**Exercise brief**
Write each entry out again, exactly as it is written.

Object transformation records
——
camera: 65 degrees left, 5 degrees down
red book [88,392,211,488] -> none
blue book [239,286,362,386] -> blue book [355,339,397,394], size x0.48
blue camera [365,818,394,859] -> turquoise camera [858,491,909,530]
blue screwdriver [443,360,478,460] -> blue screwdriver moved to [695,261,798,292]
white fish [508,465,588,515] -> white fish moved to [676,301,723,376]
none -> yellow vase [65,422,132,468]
——
**Response**
camera: 65 degrees left, 5 degrees down
red book [88,392,211,488] -> none
blue book [239,286,362,386] -> blue book [355,339,397,394], size x0.48
blue camera [365,818,394,859] -> turquoise camera [858,491,909,530]
blue screwdriver [443,360,478,460] -> blue screwdriver moved to [695,261,798,292]
white fish [508,465,588,515] -> white fish moved to [676,301,723,376]
none -> yellow vase [65,422,132,468]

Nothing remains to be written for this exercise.